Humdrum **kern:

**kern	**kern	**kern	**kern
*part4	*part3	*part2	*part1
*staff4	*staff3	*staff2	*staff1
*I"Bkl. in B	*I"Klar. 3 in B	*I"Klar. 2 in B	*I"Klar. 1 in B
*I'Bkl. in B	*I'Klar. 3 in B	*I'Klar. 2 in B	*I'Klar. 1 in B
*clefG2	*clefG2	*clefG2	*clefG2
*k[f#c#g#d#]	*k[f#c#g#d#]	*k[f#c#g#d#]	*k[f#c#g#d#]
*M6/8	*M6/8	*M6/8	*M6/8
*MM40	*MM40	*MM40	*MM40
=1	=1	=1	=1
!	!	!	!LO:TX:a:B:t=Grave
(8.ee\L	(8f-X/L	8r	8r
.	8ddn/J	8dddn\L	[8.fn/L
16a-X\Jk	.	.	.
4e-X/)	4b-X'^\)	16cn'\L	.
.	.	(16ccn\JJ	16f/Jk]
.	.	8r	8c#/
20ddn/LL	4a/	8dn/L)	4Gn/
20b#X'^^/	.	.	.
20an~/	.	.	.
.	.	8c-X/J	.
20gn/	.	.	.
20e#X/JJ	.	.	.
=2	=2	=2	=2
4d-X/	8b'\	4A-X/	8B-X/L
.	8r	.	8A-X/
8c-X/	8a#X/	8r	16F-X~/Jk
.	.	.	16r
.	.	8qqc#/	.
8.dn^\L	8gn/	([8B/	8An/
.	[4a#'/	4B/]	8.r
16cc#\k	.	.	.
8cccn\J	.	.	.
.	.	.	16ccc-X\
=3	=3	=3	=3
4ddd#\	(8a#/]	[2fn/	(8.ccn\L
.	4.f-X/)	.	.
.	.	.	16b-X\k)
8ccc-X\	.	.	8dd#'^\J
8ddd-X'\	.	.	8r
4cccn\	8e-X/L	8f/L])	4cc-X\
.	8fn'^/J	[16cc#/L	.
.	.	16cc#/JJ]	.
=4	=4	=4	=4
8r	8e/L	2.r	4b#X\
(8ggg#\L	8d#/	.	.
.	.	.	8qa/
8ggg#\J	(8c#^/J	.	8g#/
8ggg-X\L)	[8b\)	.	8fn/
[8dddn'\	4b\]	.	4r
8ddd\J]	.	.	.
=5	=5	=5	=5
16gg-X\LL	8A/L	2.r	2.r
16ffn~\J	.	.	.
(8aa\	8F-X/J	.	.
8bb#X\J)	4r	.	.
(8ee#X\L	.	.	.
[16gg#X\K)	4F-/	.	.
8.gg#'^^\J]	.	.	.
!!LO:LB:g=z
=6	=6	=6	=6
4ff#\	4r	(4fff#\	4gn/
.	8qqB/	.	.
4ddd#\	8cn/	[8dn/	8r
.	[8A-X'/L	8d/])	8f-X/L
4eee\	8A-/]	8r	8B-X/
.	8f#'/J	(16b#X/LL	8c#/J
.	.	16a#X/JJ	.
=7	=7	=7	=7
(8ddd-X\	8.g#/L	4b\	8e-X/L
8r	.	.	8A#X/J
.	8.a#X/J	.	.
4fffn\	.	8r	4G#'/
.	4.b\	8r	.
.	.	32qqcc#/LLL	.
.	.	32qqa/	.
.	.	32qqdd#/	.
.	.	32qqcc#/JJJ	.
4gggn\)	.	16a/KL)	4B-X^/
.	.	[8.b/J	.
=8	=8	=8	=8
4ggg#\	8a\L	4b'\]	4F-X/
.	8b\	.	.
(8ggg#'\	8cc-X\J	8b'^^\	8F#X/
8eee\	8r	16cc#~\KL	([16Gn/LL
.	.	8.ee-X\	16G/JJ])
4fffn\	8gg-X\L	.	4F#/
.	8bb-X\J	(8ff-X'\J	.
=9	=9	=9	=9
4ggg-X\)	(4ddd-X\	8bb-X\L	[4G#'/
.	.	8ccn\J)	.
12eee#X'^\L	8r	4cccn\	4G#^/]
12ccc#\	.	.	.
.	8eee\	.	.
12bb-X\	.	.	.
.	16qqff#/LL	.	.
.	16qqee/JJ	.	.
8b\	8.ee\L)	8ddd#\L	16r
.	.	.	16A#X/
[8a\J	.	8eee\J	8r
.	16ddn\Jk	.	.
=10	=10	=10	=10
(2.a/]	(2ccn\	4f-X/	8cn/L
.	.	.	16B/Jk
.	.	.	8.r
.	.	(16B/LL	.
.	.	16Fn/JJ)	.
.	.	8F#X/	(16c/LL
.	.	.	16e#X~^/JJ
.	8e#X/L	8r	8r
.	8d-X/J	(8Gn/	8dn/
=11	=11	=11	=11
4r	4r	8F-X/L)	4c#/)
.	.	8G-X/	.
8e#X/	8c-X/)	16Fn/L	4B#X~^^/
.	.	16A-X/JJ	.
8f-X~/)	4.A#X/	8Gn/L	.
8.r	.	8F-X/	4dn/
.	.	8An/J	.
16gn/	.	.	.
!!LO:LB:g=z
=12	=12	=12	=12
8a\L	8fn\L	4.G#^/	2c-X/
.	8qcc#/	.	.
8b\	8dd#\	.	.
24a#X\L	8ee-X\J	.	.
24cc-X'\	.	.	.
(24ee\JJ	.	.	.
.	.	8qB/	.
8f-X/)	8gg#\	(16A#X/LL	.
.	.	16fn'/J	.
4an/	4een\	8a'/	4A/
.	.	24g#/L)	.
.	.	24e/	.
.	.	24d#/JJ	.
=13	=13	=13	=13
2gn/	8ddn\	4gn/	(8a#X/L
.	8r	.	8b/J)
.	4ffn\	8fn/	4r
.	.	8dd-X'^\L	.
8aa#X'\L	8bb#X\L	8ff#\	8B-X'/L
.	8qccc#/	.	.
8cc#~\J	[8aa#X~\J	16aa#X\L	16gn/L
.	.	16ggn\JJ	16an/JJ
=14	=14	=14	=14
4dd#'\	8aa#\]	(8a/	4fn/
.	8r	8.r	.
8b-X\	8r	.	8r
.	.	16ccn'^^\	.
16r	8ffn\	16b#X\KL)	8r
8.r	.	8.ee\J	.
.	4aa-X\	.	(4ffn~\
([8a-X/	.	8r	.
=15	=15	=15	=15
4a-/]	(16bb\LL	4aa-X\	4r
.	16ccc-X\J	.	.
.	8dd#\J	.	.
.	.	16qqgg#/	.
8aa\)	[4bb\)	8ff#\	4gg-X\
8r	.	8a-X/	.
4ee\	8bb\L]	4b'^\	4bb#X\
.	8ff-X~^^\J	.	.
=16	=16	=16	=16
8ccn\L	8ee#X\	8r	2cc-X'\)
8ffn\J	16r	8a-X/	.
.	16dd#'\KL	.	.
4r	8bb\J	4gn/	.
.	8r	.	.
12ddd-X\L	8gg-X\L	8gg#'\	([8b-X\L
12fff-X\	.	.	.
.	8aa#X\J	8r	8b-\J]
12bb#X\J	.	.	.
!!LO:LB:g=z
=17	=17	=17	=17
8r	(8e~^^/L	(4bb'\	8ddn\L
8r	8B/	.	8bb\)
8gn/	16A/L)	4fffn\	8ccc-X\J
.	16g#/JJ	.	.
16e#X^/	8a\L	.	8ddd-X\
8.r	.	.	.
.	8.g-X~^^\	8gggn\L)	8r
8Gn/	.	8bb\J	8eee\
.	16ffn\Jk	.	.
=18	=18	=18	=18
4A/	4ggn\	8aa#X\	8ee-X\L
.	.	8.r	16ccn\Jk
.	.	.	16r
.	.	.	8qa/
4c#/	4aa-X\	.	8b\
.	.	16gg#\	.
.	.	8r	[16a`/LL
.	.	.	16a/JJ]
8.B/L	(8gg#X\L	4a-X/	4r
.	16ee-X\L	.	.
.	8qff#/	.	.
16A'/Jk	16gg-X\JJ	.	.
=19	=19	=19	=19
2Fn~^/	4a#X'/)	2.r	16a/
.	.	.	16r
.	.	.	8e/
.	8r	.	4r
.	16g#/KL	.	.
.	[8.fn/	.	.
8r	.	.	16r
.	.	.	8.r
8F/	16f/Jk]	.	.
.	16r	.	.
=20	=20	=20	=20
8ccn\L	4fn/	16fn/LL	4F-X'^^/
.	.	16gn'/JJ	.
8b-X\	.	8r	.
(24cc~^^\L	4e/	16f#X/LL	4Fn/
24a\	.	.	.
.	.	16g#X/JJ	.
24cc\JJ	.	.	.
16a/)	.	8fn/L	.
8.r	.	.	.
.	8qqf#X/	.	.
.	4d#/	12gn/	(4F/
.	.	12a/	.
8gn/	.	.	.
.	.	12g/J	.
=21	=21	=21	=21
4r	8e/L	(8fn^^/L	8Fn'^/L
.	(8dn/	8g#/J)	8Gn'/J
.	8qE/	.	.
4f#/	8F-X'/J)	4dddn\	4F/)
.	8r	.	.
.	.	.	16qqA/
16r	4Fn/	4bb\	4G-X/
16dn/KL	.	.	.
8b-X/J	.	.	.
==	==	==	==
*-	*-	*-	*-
================
▶ [OBJECTIVE]
Gather every line of the listing above that contains the string "Klar", treating uppercase and lowercase letters as distinct.

▶ [TASK OUTPUT]
*I"Bkl. in B	*I"Klar. 3 in B	*I"Klar. 2 in B	*I"Klar. 1 in B
*I'Bkl. in B	*I'Klar. 3 in B	*I'Klar. 2 in B	*I'Klar. 1 in B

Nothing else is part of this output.